## HOW TO COMPLETE THIS TASK
All entries need to be written out again exactly, without their pictures.
--- DATASET EXCERPTS Enclosed Below ---
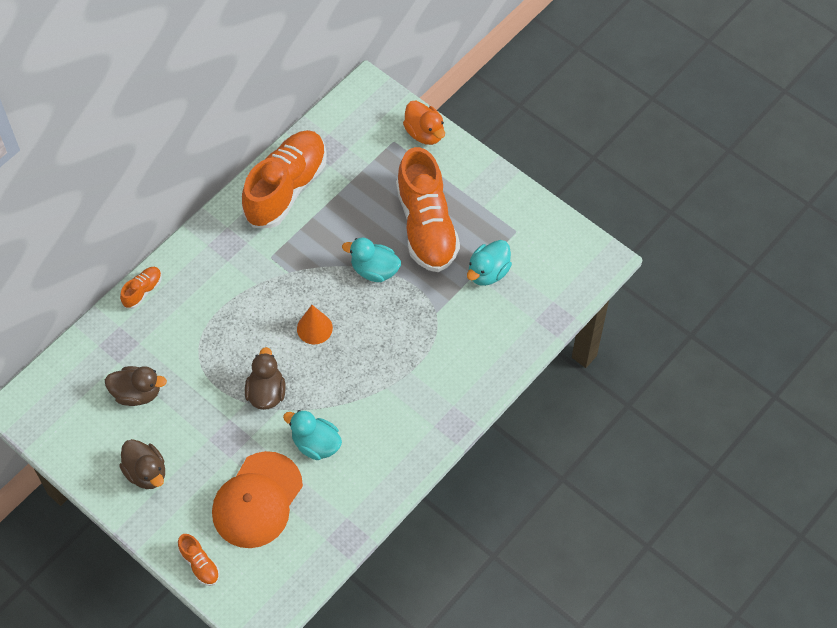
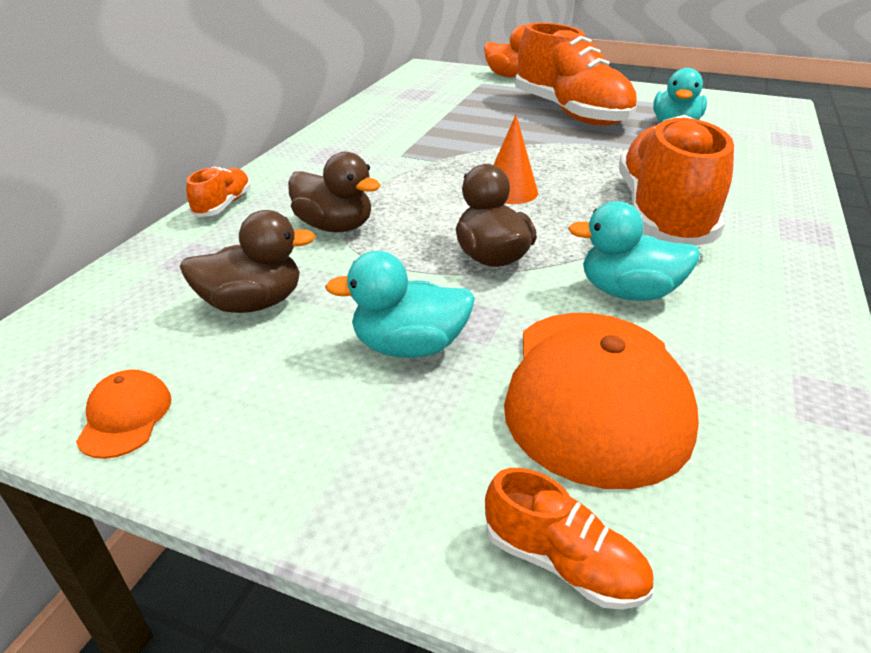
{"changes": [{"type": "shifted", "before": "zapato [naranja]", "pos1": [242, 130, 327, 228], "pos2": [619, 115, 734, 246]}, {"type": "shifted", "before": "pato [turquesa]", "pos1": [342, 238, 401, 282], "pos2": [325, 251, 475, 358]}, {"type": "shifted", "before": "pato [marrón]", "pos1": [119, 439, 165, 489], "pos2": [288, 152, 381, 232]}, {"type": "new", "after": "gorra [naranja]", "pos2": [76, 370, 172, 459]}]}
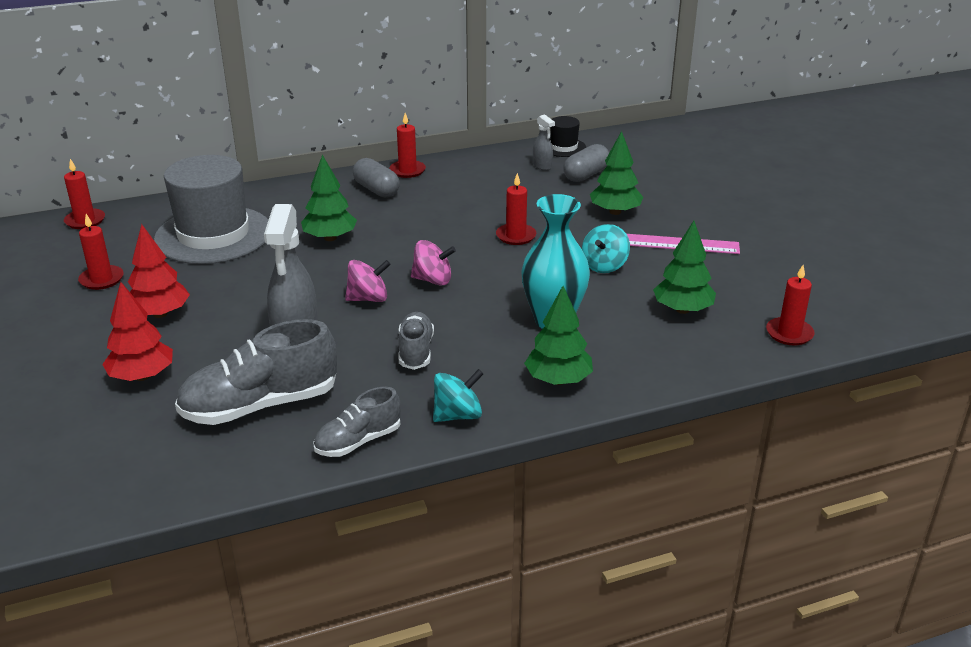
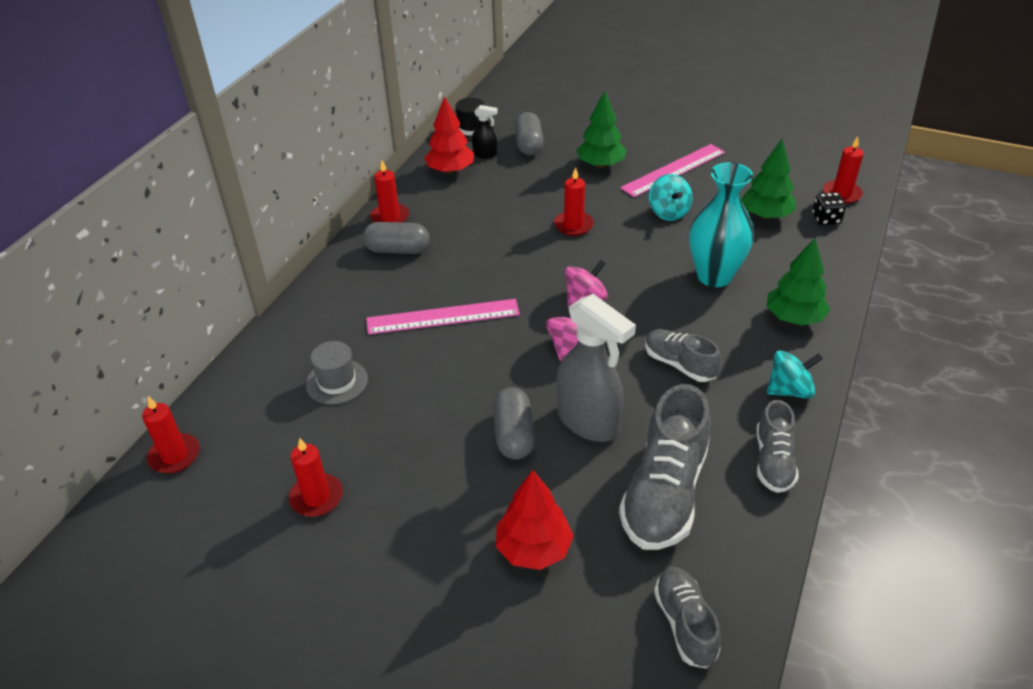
{"changes": [{"type": "repainted", "before": "pulverizador [gris]", "after": "pulverizador [negro]", "pos1": [533, 114, 555, 170], "pos2": [472, 105, 498, 158]}, {"type": "scaled", "before": "sombrero [gris]", "pos1": [154, 155, 268, 264], "pos2": [306, 341, 368, 405], "scale": 0.46}, {"type": "swapped", "before": "árbol [verde]", "after": "regla [rosa]", "pos1": [301, 155, 357, 241], "pos2": [367, 299, 520, 335]}, {"type": "shifted", "before": "árbol [rojo]", "pos1": [128, 224, 190, 318], "pos2": [424, 96, 474, 174]}, {"type": "rotated", "before": "peonza [turquesa]", "pos1": [433, 369, 483, 422], "pos2": [767, 350, 823, 399], "turn": 60}, {"type": "new", "after": "dado [negro]", "pos2": [812, 192, 846, 225]}, {"type": "new", "after": "cápsula [gris]", "pos2": [493, 387, 535, 459]}, {"type": "new", "after": "zapato [gris]", "pos2": [654, 567, 721, 669]}]}
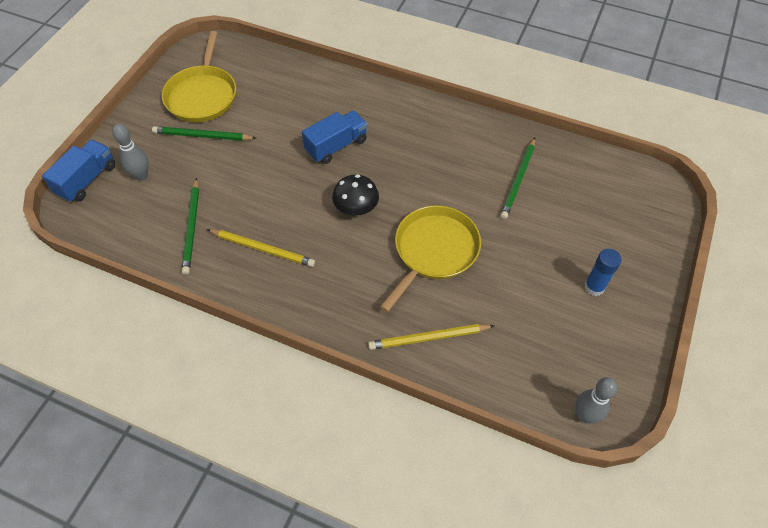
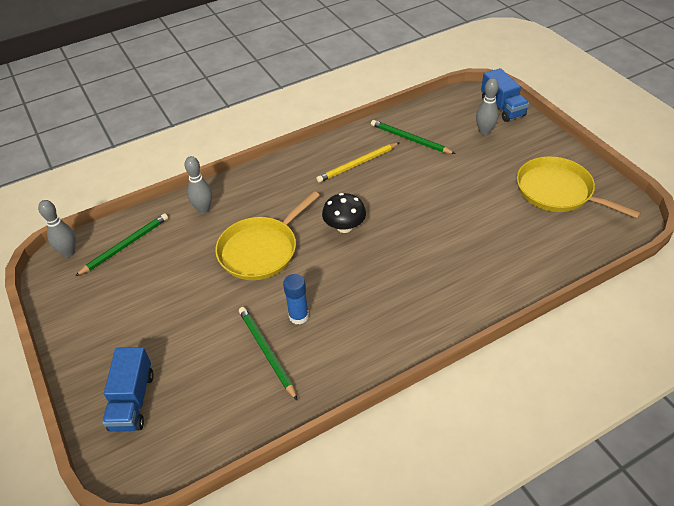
{"changes": [{"type": "shifted", "before": "camión [azul]", "pos1": [302, 111, 367, 164], "pos2": [102, 347, 154, 432]}, {"type": "shifted", "before": "lápiz [verde]", "pos1": [152, 126, 256, 141], "pos2": [75, 213, 168, 276]}, {"type": "rotated", "before": "sartén [amarillo]", "pos1": [380, 205, 481, 312], "pos2": [215, 191, 320, 280], "turn": 60}, {"type": "shifted", "before": "barra de pegamento [azul]", "pos1": [584, 249, 622, 296], "pos2": [283, 274, 309, 324]}, {"type": "swapped", "before": "lápiz [amarillo]", "after": "bolo [gris]", "pos1": [368, 324, 494, 350], "pos2": [185, 156, 212, 214]}]}
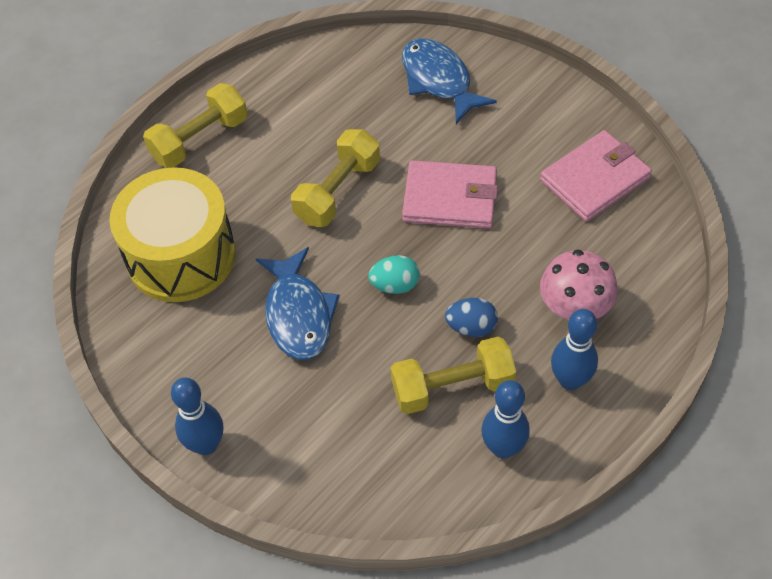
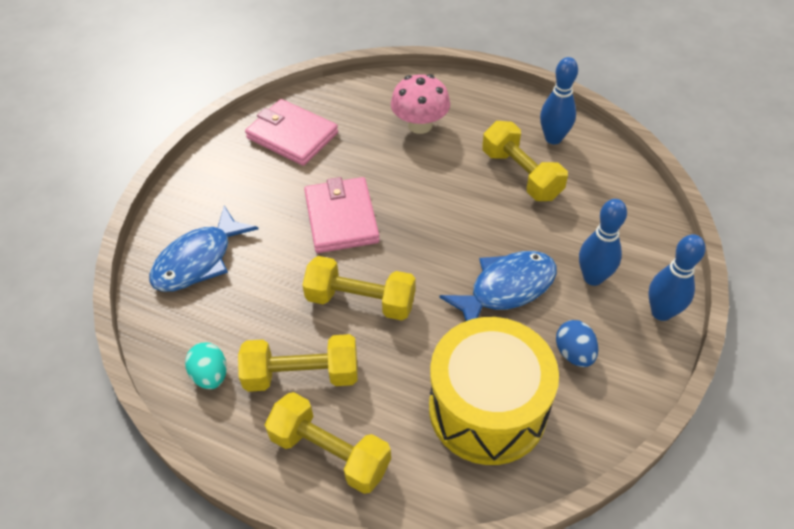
{"changes": [{"type": "shifted", "before": "huevo [turquesa]", "pos1": [368, 255, 420, 294], "pos2": [185, 342, 227, 389]}, {"type": "shifted", "before": "huevo [azul]", "pos1": [445, 298, 498, 337], "pos2": [556, 320, 598, 367]}, {"type": "shifted", "before": "bolo [azul]", "pos1": [551, 309, 598, 390], "pos2": [579, 199, 627, 286]}, {"type": "new", "after": "mancuerna [amarillo]", "pos2": [238, 334, 358, 392]}]}
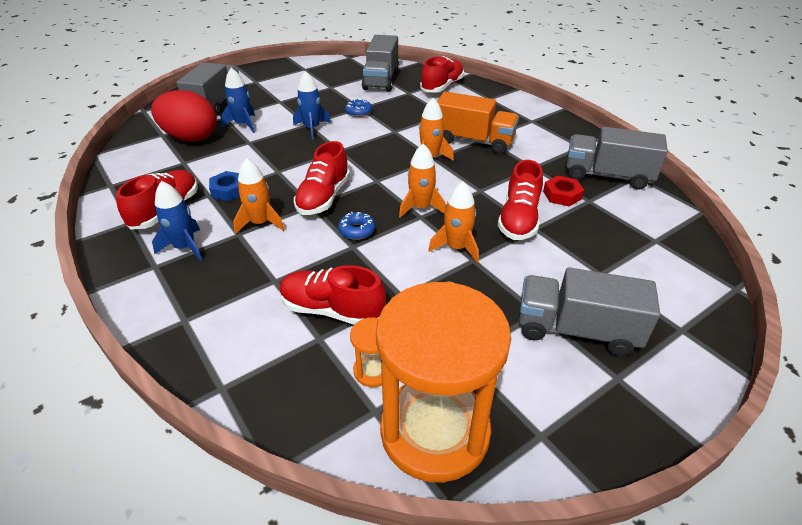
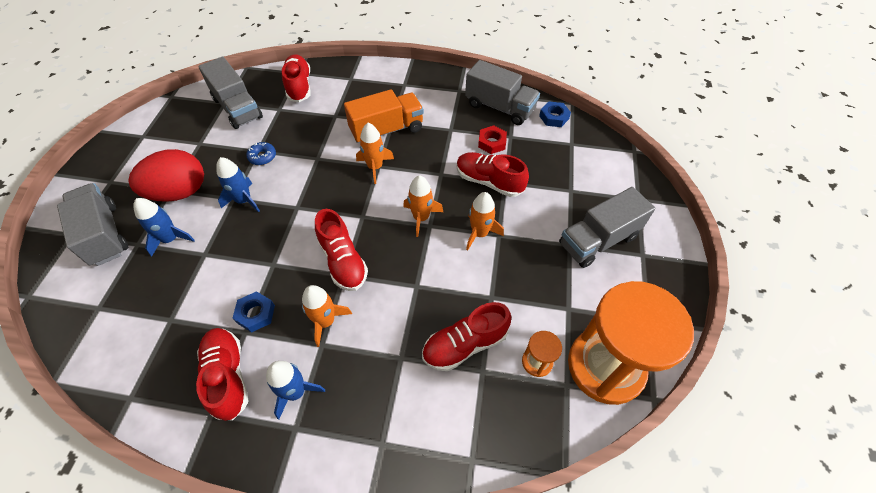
{"changes": [{"type": "shifted", "before": "huevo [rojo]", "pos1": [151, 90, 217, 142], "pos2": [128, 149, 204, 202]}, {"type": "rotated", "before": "camión [gris]", "pos1": [566, 127, 668, 189], "pos2": [465, 60, 540, 125], "turn": -120}, {"type": "rotated", "before": "zapato [rojo]", "pos1": [498, 160, 543, 240], "pos2": [456, 152, 529, 197], "turn": 150}, {"type": "gone", "before": "rosquilla [azul]", "pos1": [338, 212, 375, 240]}, {"type": "new", "after": "tuerca [azul]", "pos2": [539, 102, 571, 127]}]}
--- End of Enclosed DATASET EXCERPTS ---
## WRITTEN RESPONSE
{"changes": [{"type": "shifted", "before": "zapato [naranja]", "pos1": [242, 130, 327, 228], "pos2": [619, 115, 734, 246]}, {"type": "shifted", "before": "pato [turquesa]", "pos1": [342, 238, 401, 282], "pos2": [325, 251, 475, 358]}, {"type": "shifted", "before": "pato [marrón]", "pos1": [119, 439, 165, 489], "pos2": [288, 152, 381, 232]}, {"type": "new", "after": "gorra [naranja]", "pos2": [76, 370, 172, 459]}]}
{"changes": [{"type": "repainted", "before": "pulverizador [gris]", "after": "pulverizador [negro]", "pos1": [533, 114, 555, 170], "pos2": [472, 105, 498, 158]}, {"type": "scaled", "before": "sombrero [gris]", "pos1": [154, 155, 268, 264], "pos2": [306, 341, 368, 405], "scale": 0.46}, {"type": "swapped", "before": "árbol [verde]", "after": "regla [rosa]", "pos1": [301, 155, 357, 241], "pos2": [367, 299, 520, 335]}, {"type": "shifted", "before": "árbol [rojo]", "pos1": [128, 224, 190, 318], "pos2": [424, 96, 474, 174]}, {"type": "rotated", "before": "peonza [turquesa]", "pos1": [433, 369, 483, 422], "pos2": [767, 350, 823, 399], "turn": 60}, {"type": "new", "after": "dado [negro]", "pos2": [812, 192, 846, 225]}, {"type": "new", "after": "cápsula [gris]", "pos2": [493, 387, 535, 459]}, {"type": "new", "after": "zapato [gris]", "pos2": [654, 567, 721, 669]}]}
{"changes": [{"type": "shifted", "before": "camión [azul]", "pos1": [302, 111, 367, 164], "pos2": [102, 347, 154, 432]}, {"type": "shifted", "before": "lápiz [verde]", "pos1": [152, 126, 256, 141], "pos2": [75, 213, 168, 276]}, {"type": "rotated", "before": "sartén [amarillo]", "pos1": [380, 205, 481, 312], "pos2": [215, 191, 320, 280], "turn": 60}, {"type": "shifted", "before": "barra de pegamento [azul]", "pos1": [584, 249, 622, 296], "pos2": [283, 274, 309, 324]}, {"type": "swapped", "before": "lápiz [amarillo]", "after": "bolo [gris]", "pos1": [368, 324, 494, 350], "pos2": [185, 156, 212, 214]}]}
{"changes": [{"type": "shifted", "before": "huevo [turquesa]", "pos1": [368, 255, 420, 294], "pos2": [185, 342, 227, 389]}, {"type": "shifted", "before": "huevo [azul]", "pos1": [445, 298, 498, 337], "pos2": [556, 320, 598, 367]}, {"type": "shifted", "before": "bolo [azul]", "pos1": [551, 309, 598, 390], "pos2": [579, 199, 627, 286]}, {"type": "new", "after": "mancuerna [amarillo]", "pos2": [238, 334, 358, 392]}]}
{"changes": [{"type": "shifted", "before": "huevo [rojo]", "pos1": [151, 90, 217, 142], "pos2": [128, 149, 204, 202]}, {"type": "rotated", "before": "camión [gris]", "pos1": [566, 127, 668, 189], "pos2": [465, 60, 540, 125], "turn": -120}, {"type": "rotated", "before": "zapato [rojo]", "pos1": [498, 160, 543, 240], "pos2": [456, 152, 529, 197], "turn": 150}, {"type": "gone", "before": "rosquilla [azul]", "pos1": [338, 212, 375, 240]}, {"type": "new", "after": "tuerca [azul]", "pos2": [539, 102, 571, 127]}]}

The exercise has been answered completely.